● Task instructions
The data below should be restated word for word, with every picture omitted.
- - - -
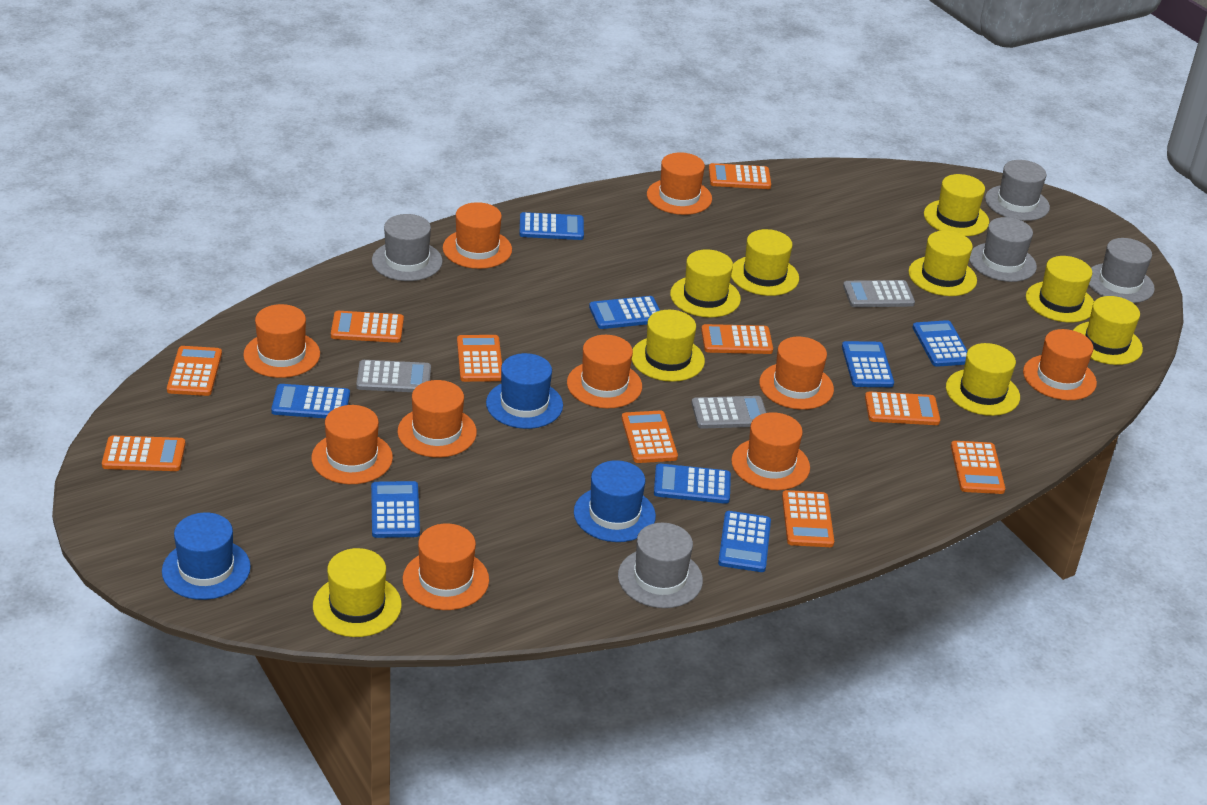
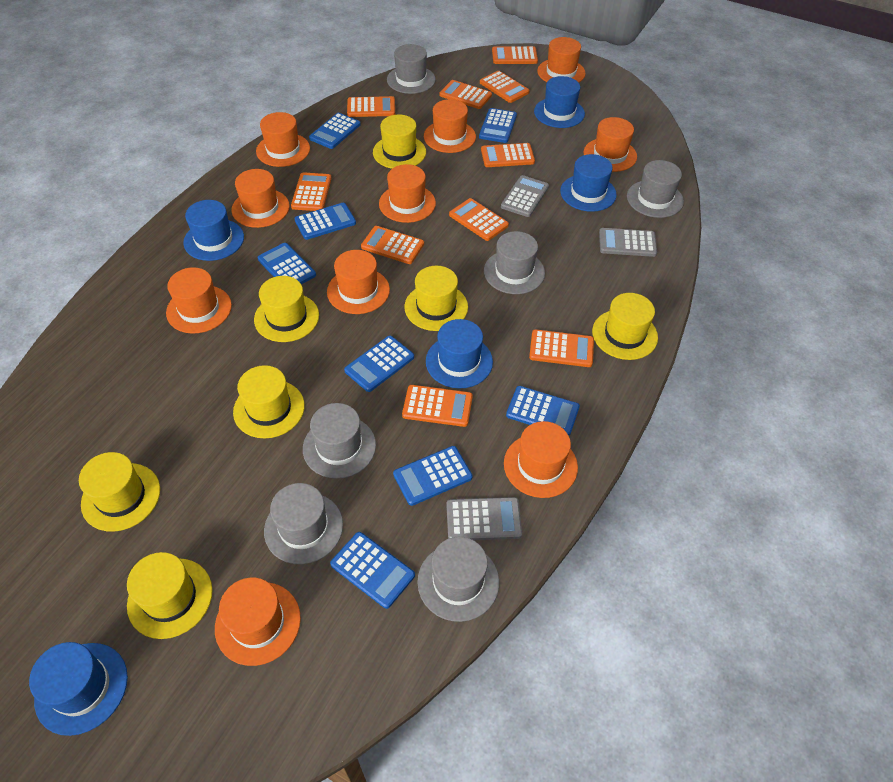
blue hat: 3 -> 5
grey hat: 5 -> 6
yellow hat: 9 -> 7

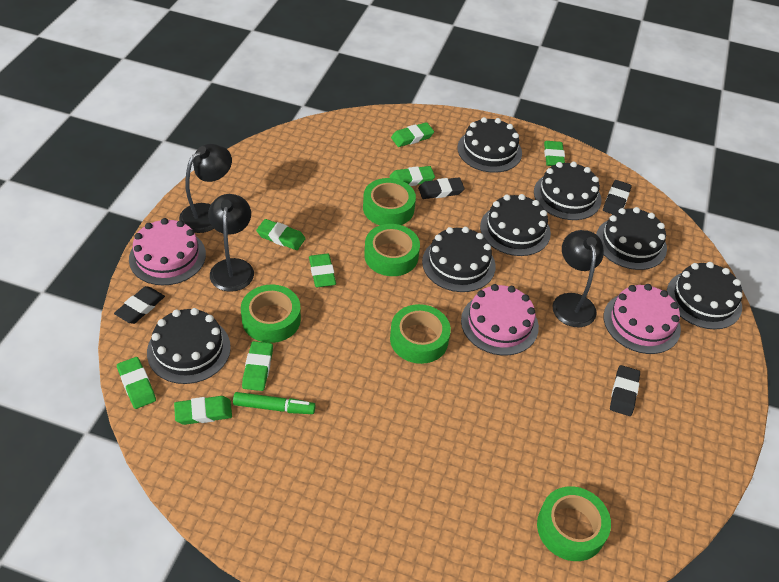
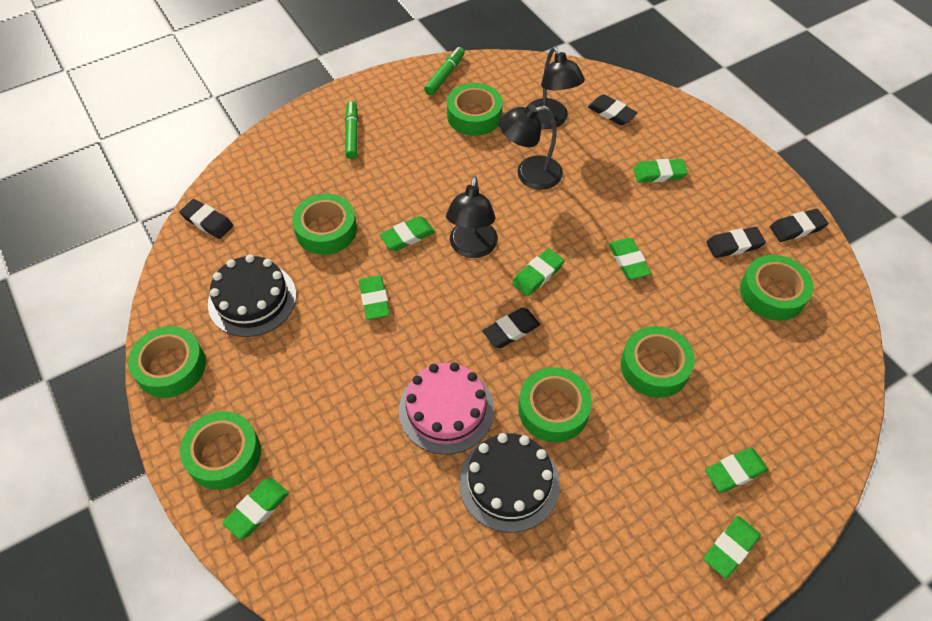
black cake: 7 -> 2
black eraser: 4 -> 5
green marker: 1 -> 2
green tape: 5 -> 7
pink cake: 3 -> 1

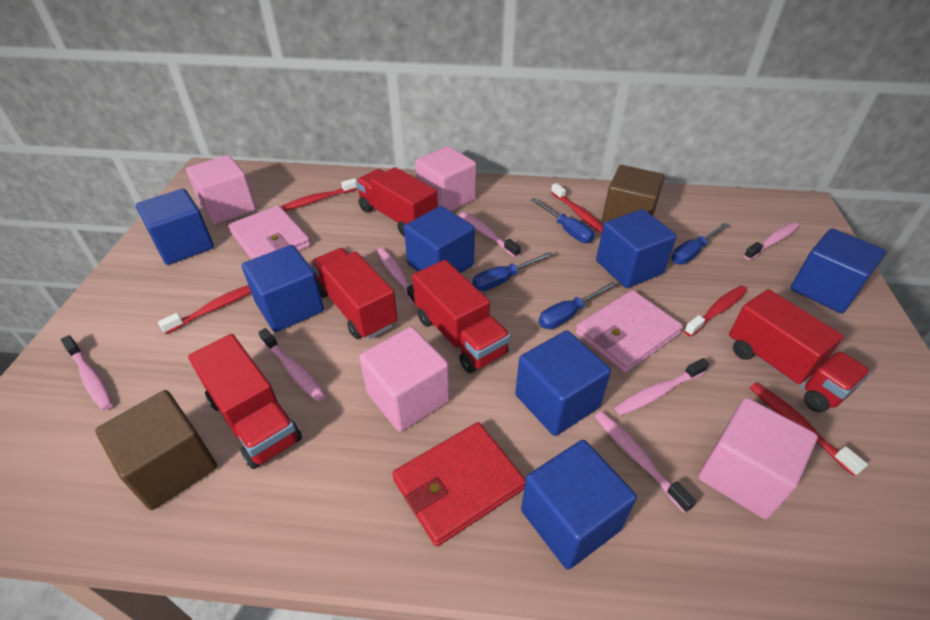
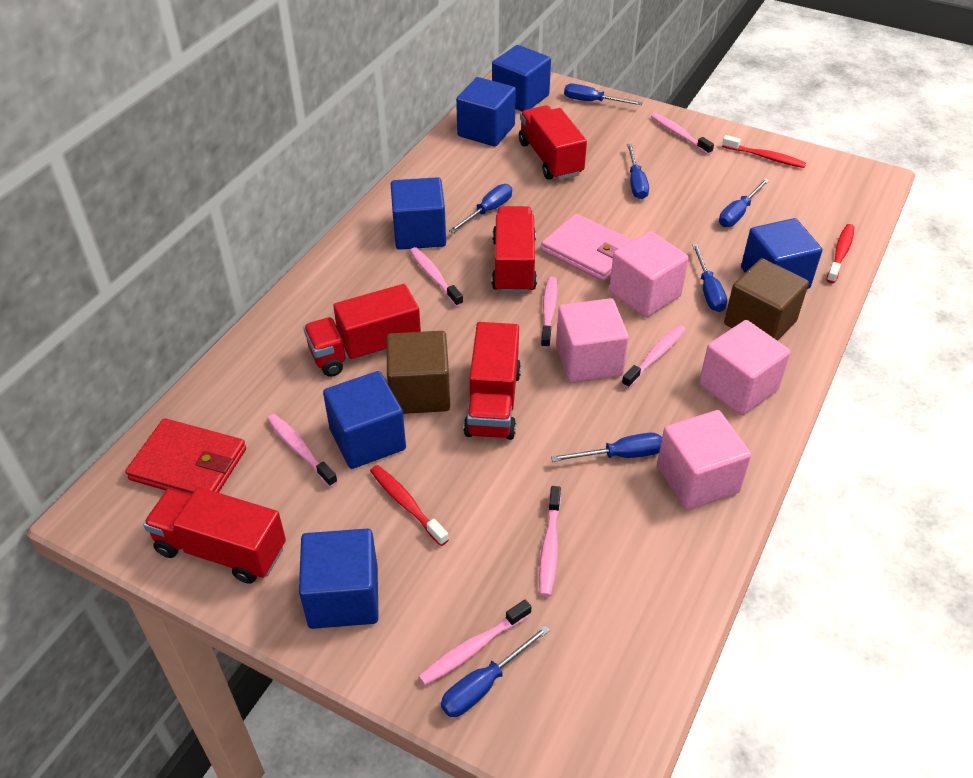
blue cube: 7 -> 6
blue screwdriver: 4 -> 7
pink wallet: 2 -> 1
red toothbrush: 5 -> 3

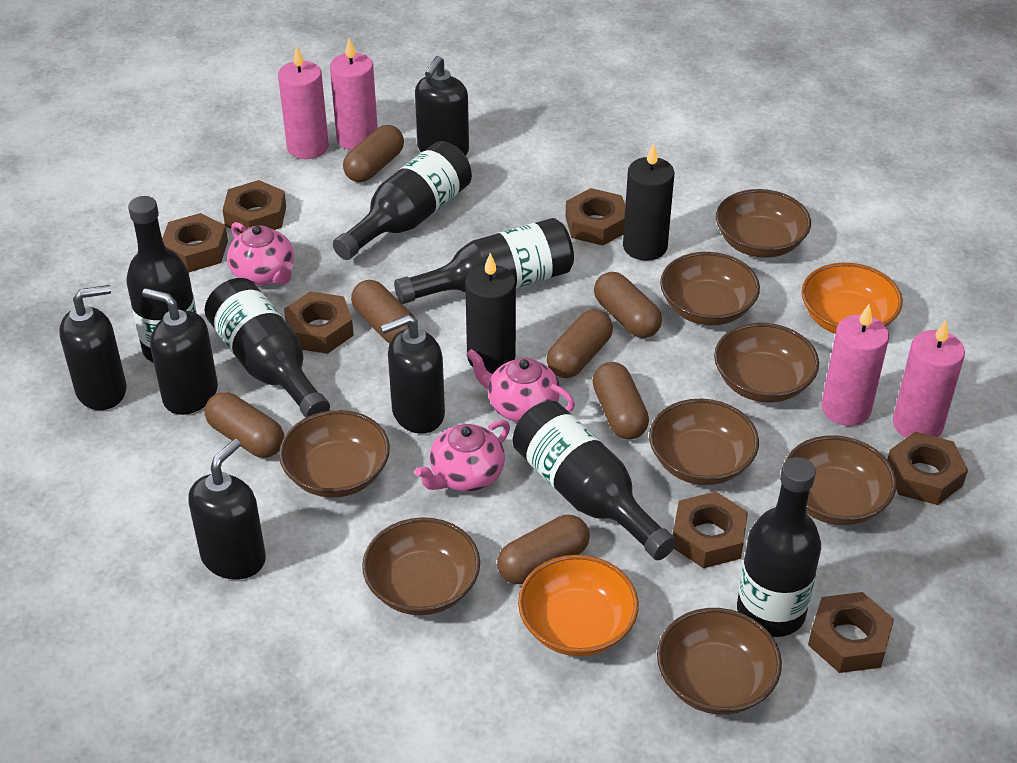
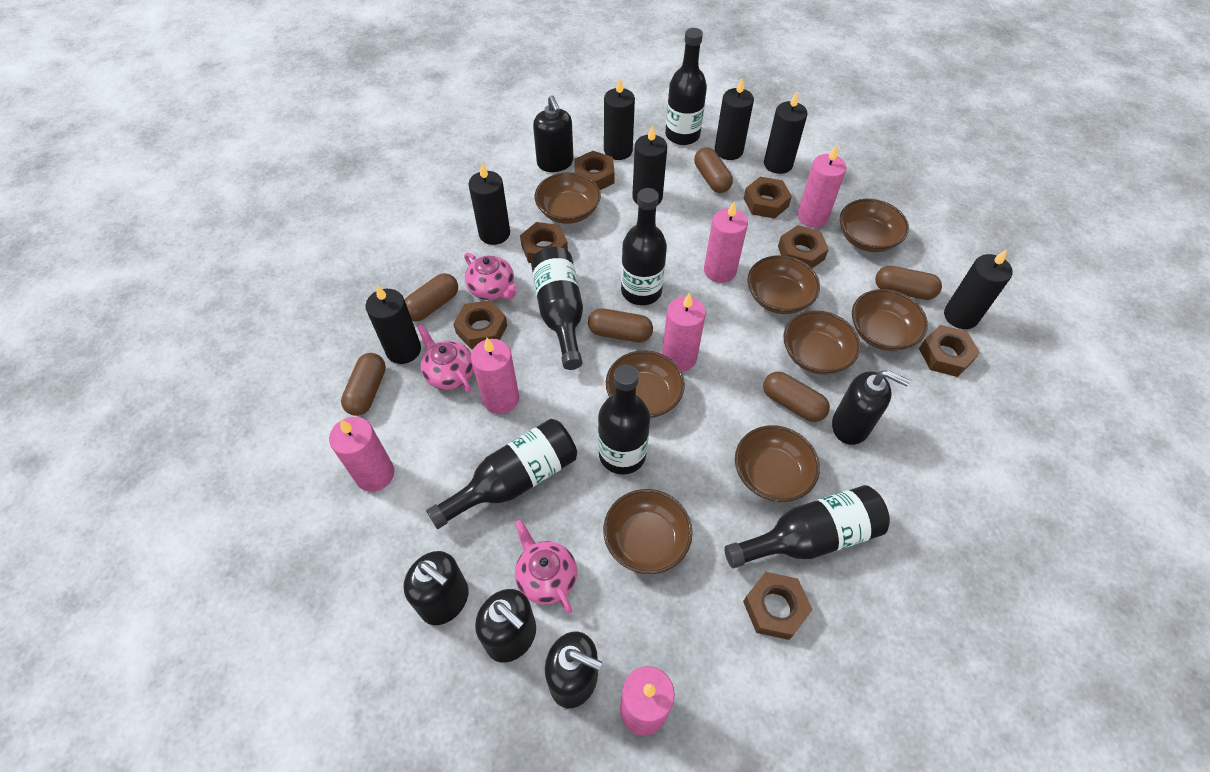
black candle: 2 -> 7
brown capsule: 7 -> 6
orange bowl: 2 -> 0
pink candle: 4 -> 6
- - - -
● Your response
blue hat: 3 -> 5
grey hat: 5 -> 6
yellow hat: 9 -> 7

black cake: 7 -> 2
black eraser: 4 -> 5
green marker: 1 -> 2
green tape: 5 -> 7
pink cake: 3 -> 1

blue cube: 7 -> 6
blue screwdriver: 4 -> 7
pink wallet: 2 -> 1
red toothbrush: 5 -> 3

black candle: 2 -> 7
brown capsule: 7 -> 6
orange bowl: 2 -> 0
pink candle: 4 -> 6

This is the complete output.